## Exercise requirements
A faithful copy of the entries, without any pictures, is what is needed here.

## Provided data
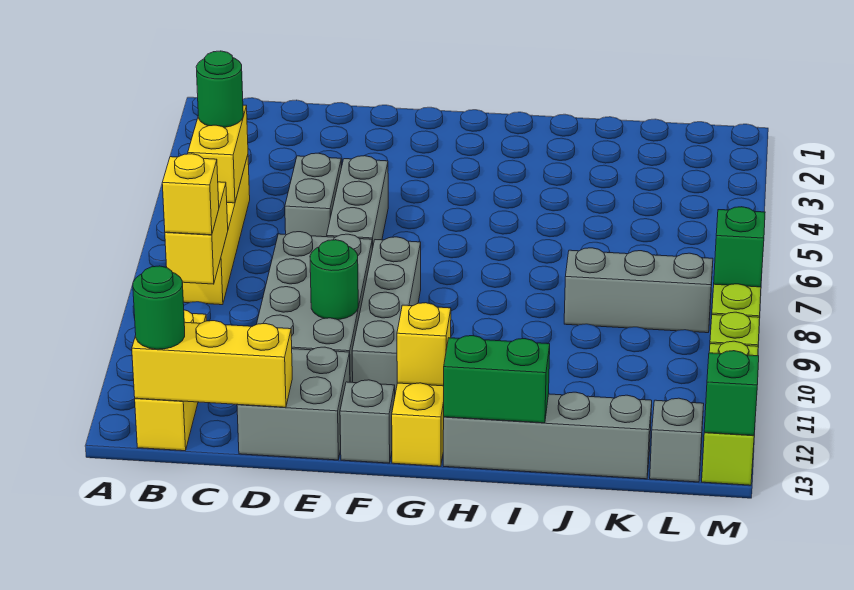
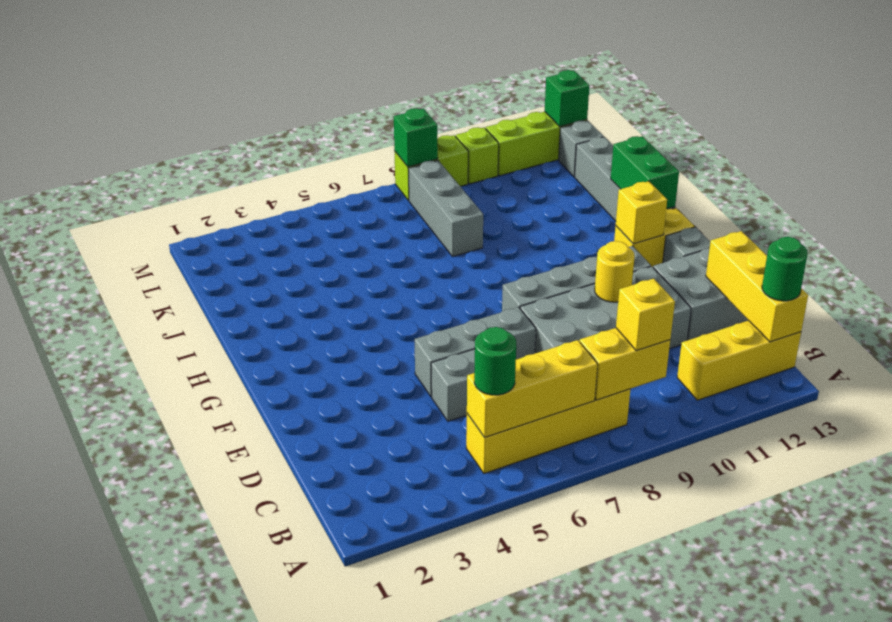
yellow brick B5:B6 level 2 -> yellow brick B5:B7 level 2
green round brick E10 level 2 -> yellow round brick E10 level 2

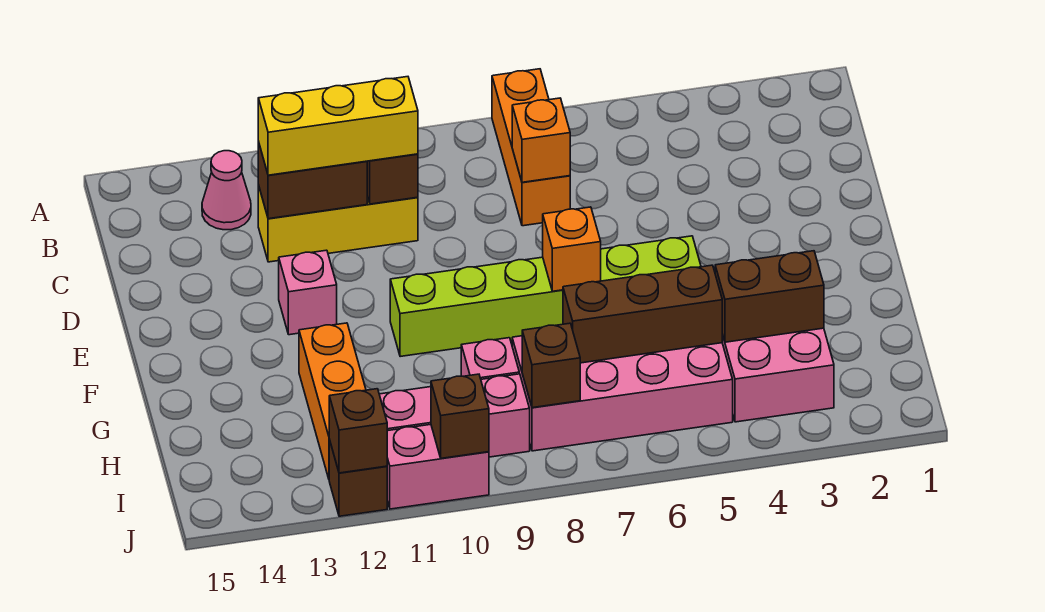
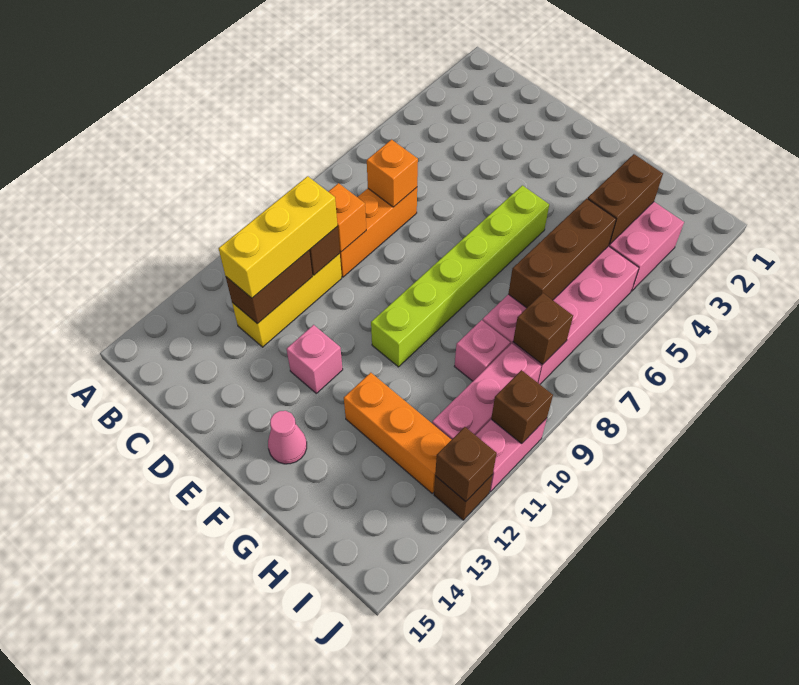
orange brick A7:C7 level 1 -> orange brick C7:C9 level 1
pink cone B13 level 1 -> pink cone F14 level 1
orange brick F7 level 2 -> orange brick C9 level 2

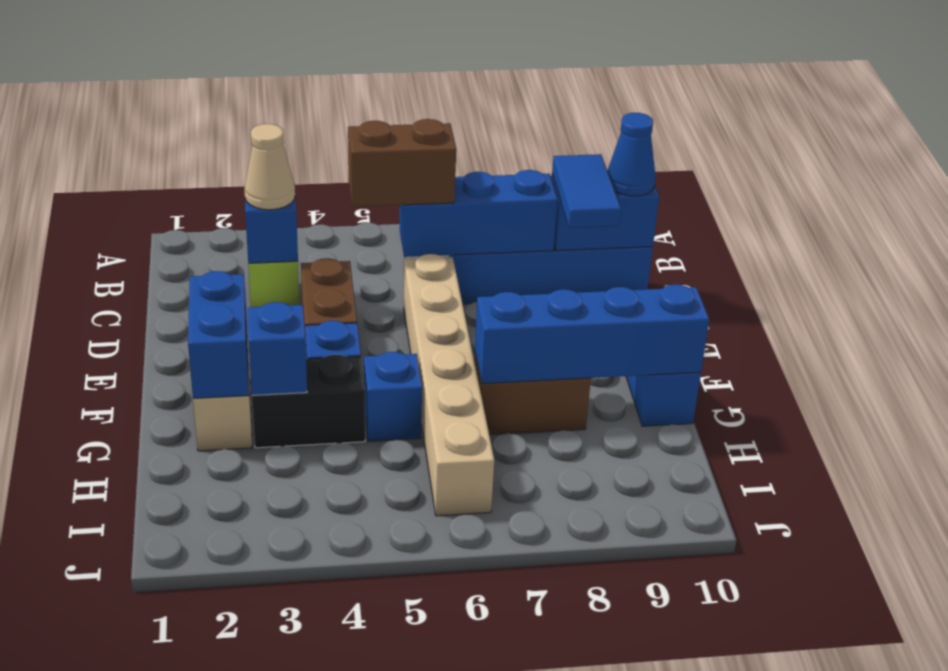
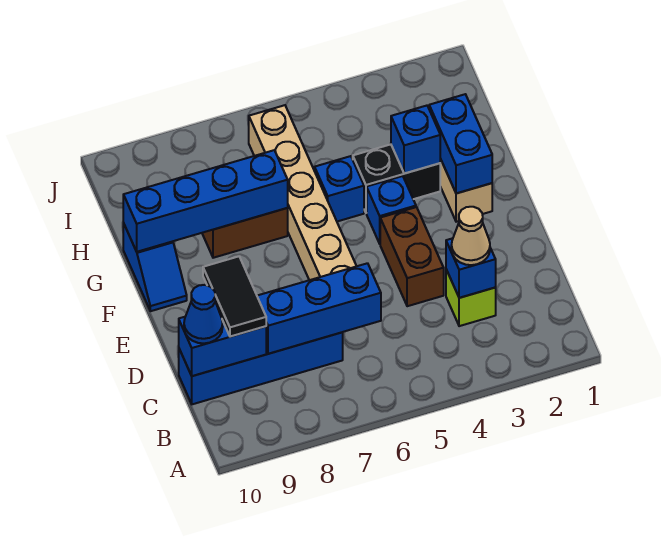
brown brick C5:C6 level 3 -> none
blue tile C9:D9 level 3 -> black tile C9:D9 level 3

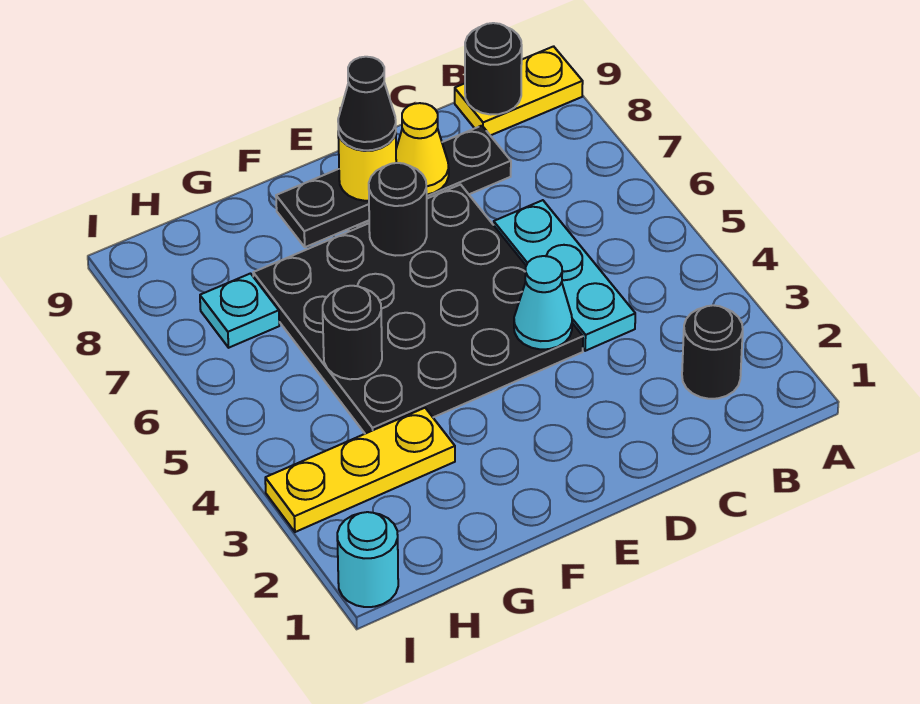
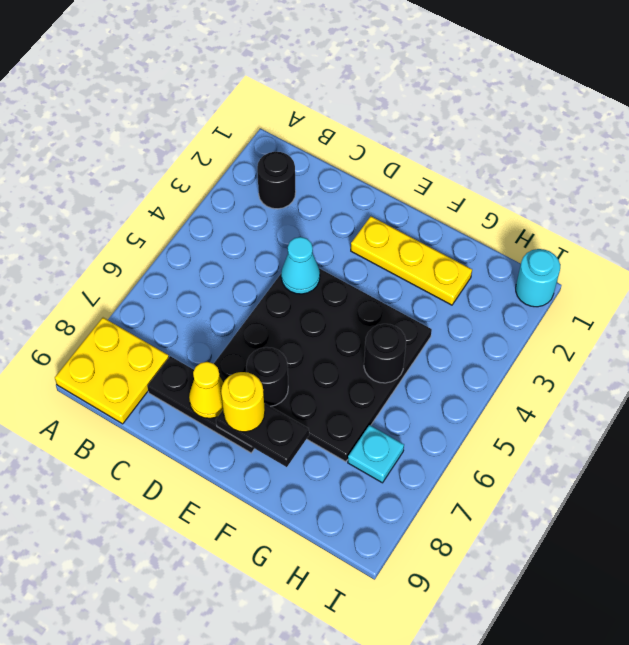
yellow plate A9:B9 level 1 -> yellow plate A8:B9 level 1
black round brick B9 level 2 -> none
cyan plate C4:C6 level 1 -> none
black cone E8 level 4 -> none
yellow plate G3:I3 level 1 -> yellow plate E2:G2 level 1

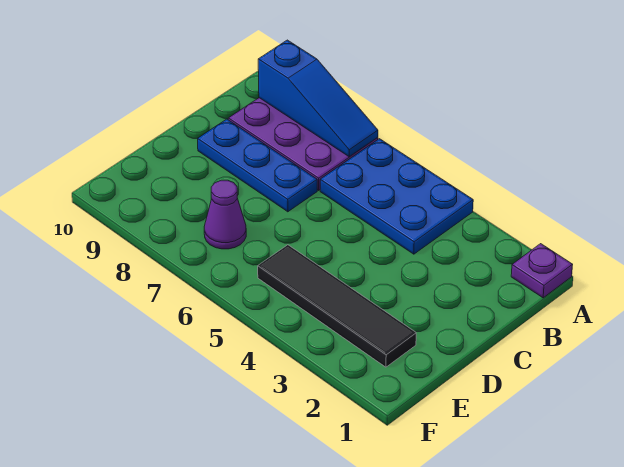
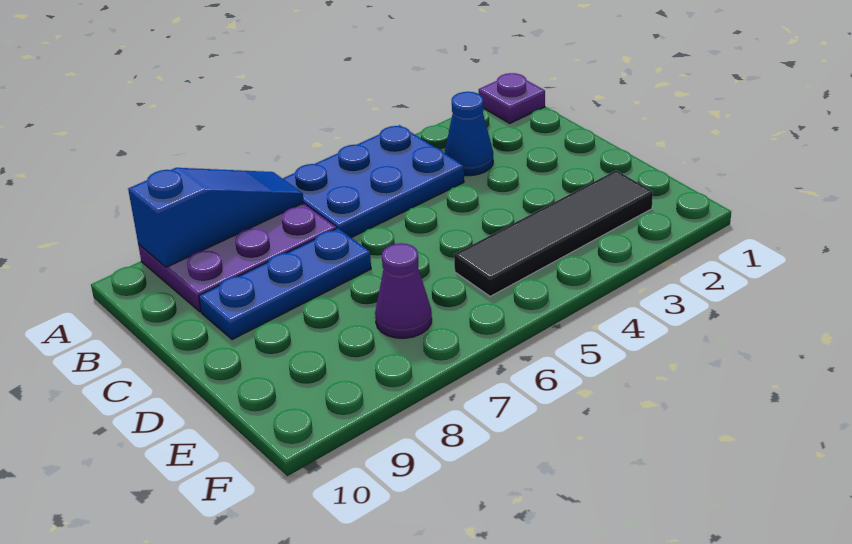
none -> blue cone B3 level 1

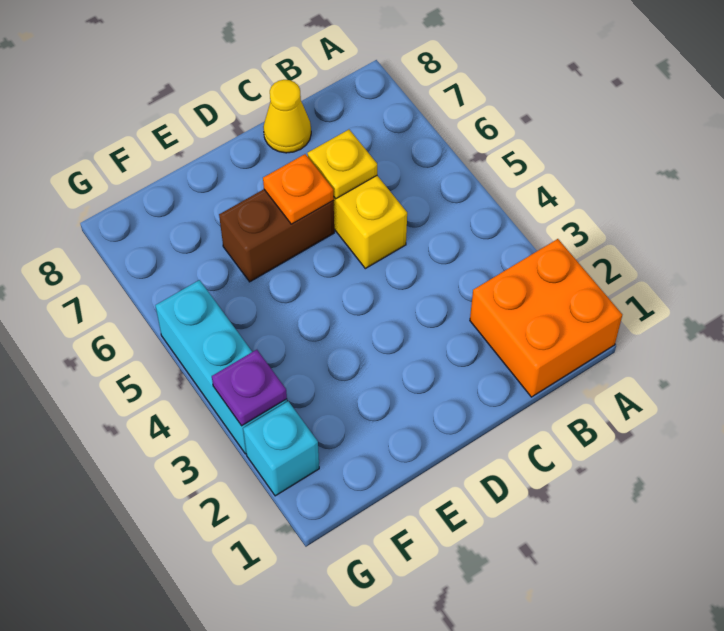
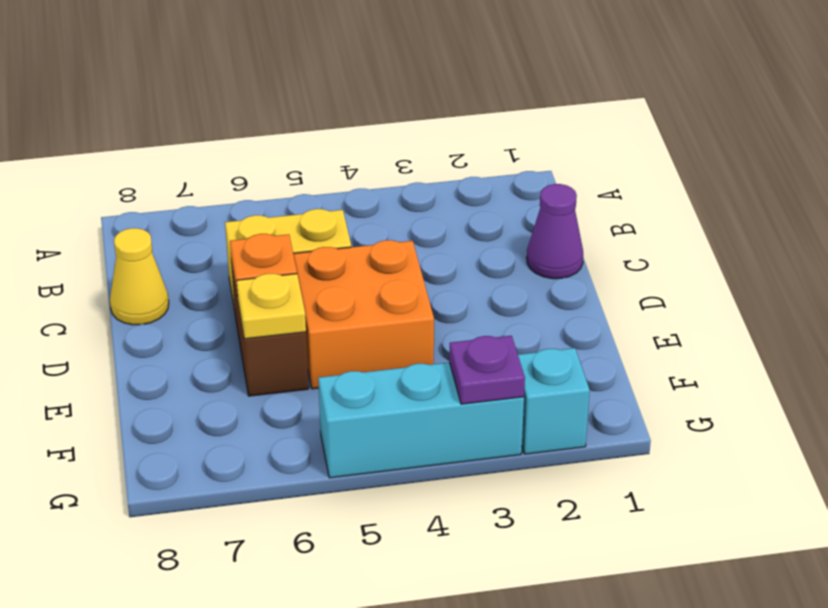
orange brick A1:B2 level 1 -> orange brick D4:E5 level 1
none -> purple cone C1 level 1
yellow plate C6 level 2 -> yellow plate E6 level 2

## Result of the exercise
yellow brick B5:B6 level 2 -> yellow brick B5:B7 level 2
green round brick E10 level 2 -> yellow round brick E10 level 2

orange brick A7:C7 level 1 -> orange brick C7:C9 level 1
pink cone B13 level 1 -> pink cone F14 level 1
orange brick F7 level 2 -> orange brick C9 level 2

brown brick C5:C6 level 3 -> none
blue tile C9:D9 level 3 -> black tile C9:D9 level 3

yellow plate A9:B9 level 1 -> yellow plate A8:B9 level 1
black round brick B9 level 2 -> none
cyan plate C4:C6 level 1 -> none
black cone E8 level 4 -> none
yellow plate G3:I3 level 1 -> yellow plate E2:G2 level 1

none -> blue cone B3 level 1

orange brick A1:B2 level 1 -> orange brick D4:E5 level 1
none -> purple cone C1 level 1
yellow plate C6 level 2 -> yellow plate E6 level 2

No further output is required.